Dataset entries START

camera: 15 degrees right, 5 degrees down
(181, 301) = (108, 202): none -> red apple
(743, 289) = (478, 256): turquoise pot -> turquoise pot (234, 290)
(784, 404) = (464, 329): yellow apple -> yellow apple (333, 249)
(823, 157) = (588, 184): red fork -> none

Dataset entries END
Dataset entries START

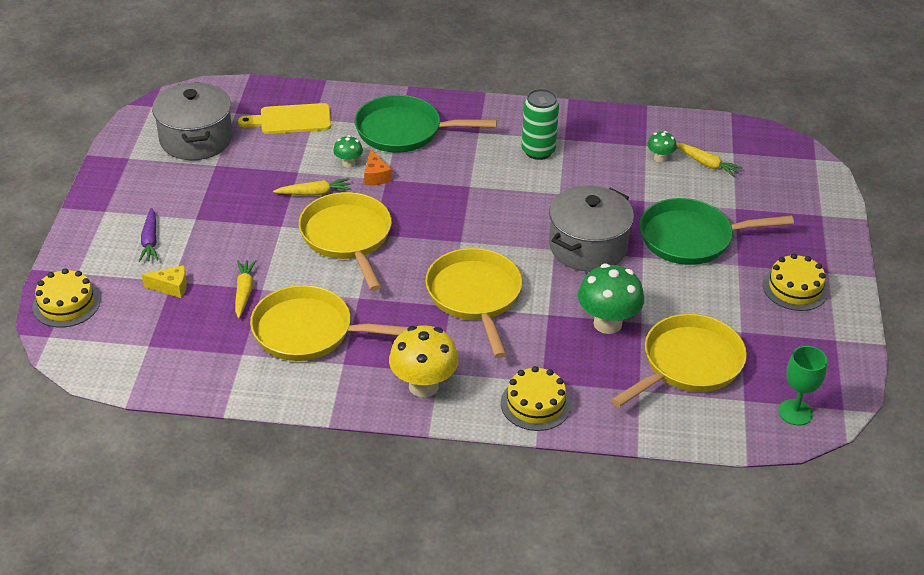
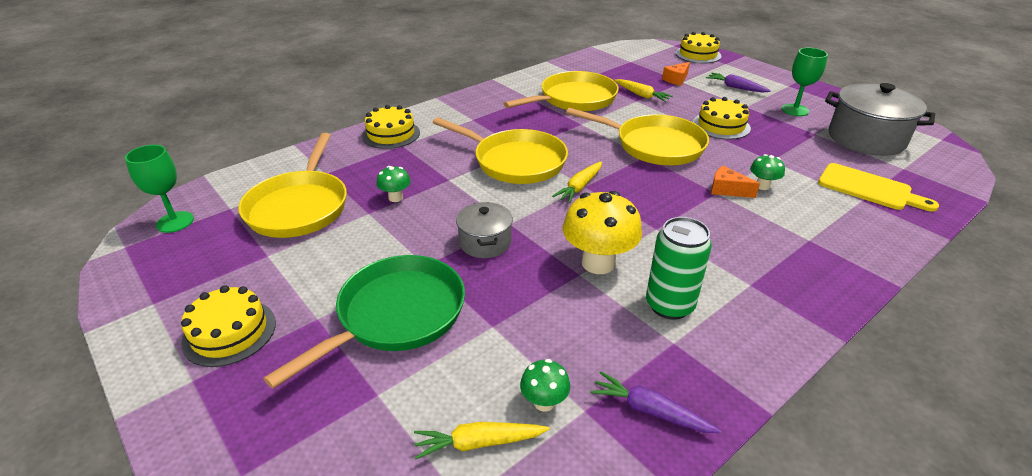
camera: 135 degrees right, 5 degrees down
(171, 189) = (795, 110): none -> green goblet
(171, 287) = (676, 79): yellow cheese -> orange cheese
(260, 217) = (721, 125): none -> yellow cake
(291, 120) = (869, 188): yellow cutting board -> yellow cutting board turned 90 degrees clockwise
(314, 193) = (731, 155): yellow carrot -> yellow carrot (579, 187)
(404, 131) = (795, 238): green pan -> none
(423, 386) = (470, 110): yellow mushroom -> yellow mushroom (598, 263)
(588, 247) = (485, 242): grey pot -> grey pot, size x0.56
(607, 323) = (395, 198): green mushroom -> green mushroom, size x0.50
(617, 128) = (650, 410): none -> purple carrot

Dataset entries END

## Your instructions:
Please write out, exactly as they appear above, only the lines in the stretch from the line with "(423, 386) = (470, 110): yellow" through the line with "(617, 128) = (650, 410): none".

## Exercise result:
(423, 386) = (470, 110): yellow mushroom -> yellow mushroom (598, 263)
(588, 247) = (485, 242): grey pot -> grey pot, size x0.56
(607, 323) = (395, 198): green mushroom -> green mushroom, size x0.50
(617, 128) = (650, 410): none -> purple carrot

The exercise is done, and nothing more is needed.